* [What is expected]
Using the data that follows, return exactly the lines from the one that contains "camera: 40 degrees left, 15 degrees up" through the one that contains "(651, 365) = (447, 231): pink", ends included.

* [Records supplied]
>>>>

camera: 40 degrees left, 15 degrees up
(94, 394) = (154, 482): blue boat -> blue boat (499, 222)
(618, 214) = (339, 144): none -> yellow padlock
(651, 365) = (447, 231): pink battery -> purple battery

<<<<
>>>>

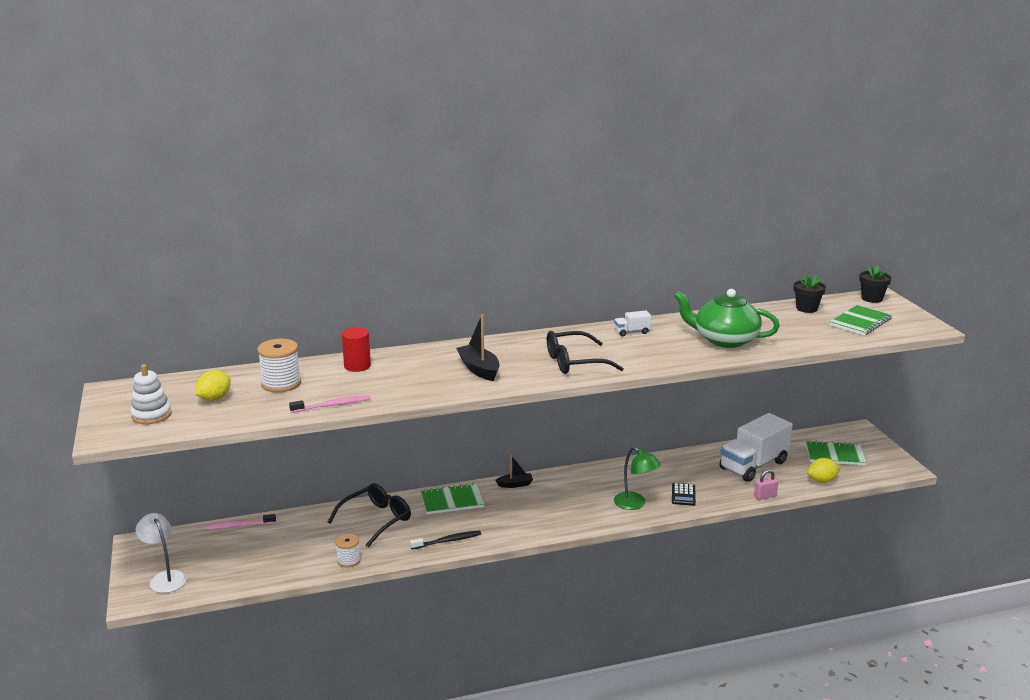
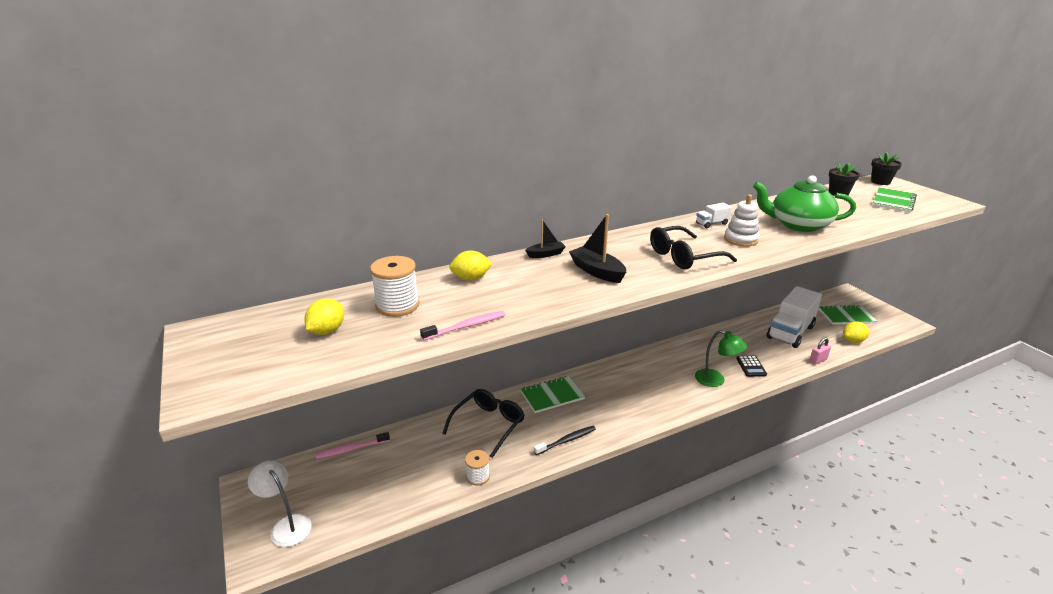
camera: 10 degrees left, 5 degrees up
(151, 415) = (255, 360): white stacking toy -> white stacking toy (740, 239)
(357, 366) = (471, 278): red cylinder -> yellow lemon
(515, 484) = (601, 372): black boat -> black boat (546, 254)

<<<<
>>>>

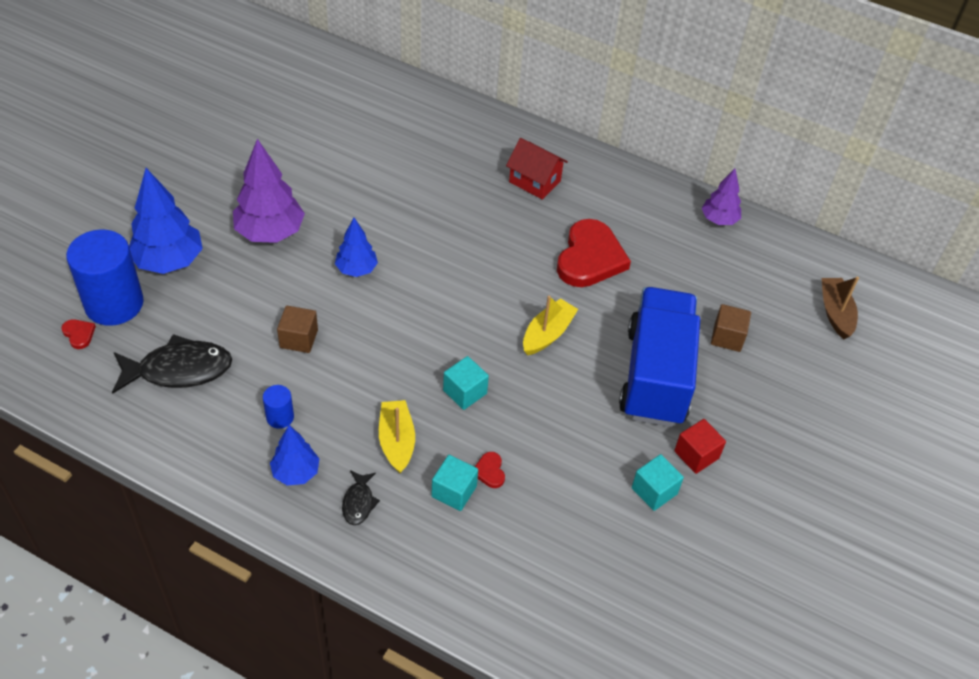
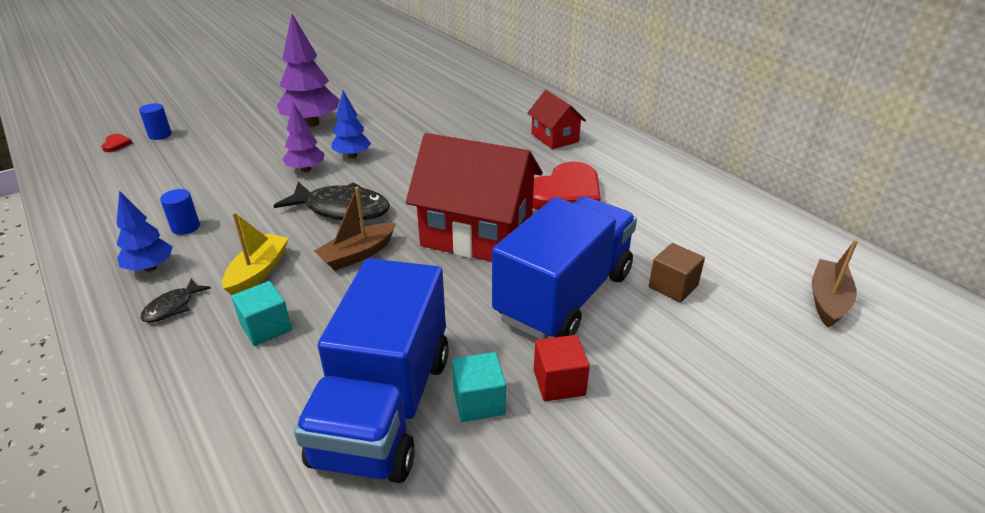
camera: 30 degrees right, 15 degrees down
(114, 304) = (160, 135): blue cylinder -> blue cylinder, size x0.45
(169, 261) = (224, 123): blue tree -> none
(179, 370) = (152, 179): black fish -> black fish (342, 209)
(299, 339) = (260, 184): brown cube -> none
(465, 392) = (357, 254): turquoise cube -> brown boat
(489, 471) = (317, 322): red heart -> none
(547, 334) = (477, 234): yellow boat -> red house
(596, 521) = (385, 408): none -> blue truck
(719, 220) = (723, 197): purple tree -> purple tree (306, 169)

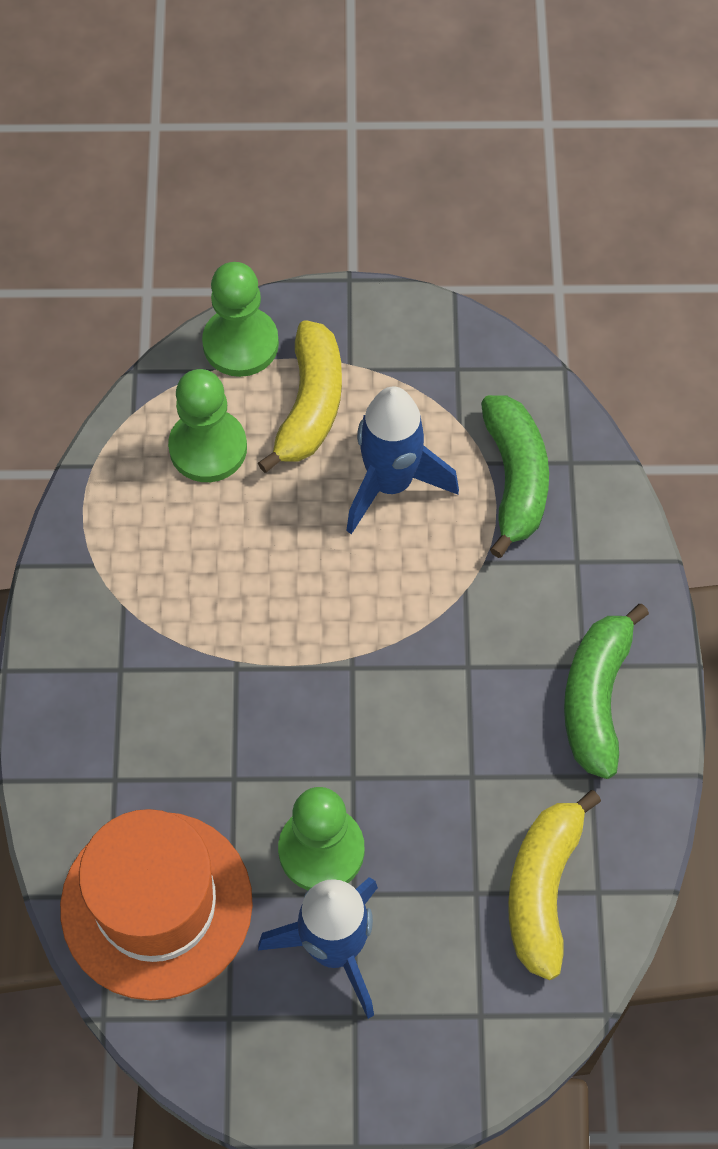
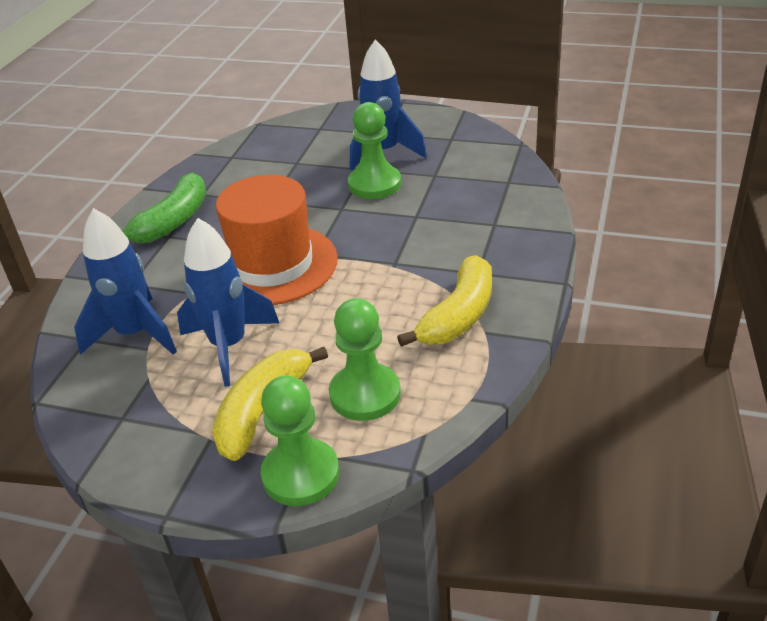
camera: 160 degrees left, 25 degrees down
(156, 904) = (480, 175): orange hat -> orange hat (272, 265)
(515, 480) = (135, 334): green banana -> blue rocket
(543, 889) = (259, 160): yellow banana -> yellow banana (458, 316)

<<<<

* [Completed task]
camera: 40 degrees left, 15 degrees up
(94, 394) = (154, 482): blue boat -> blue boat (499, 222)
(618, 214) = (339, 144): none -> yellow padlock
(651, 365) = (447, 231): pink battery -> purple battery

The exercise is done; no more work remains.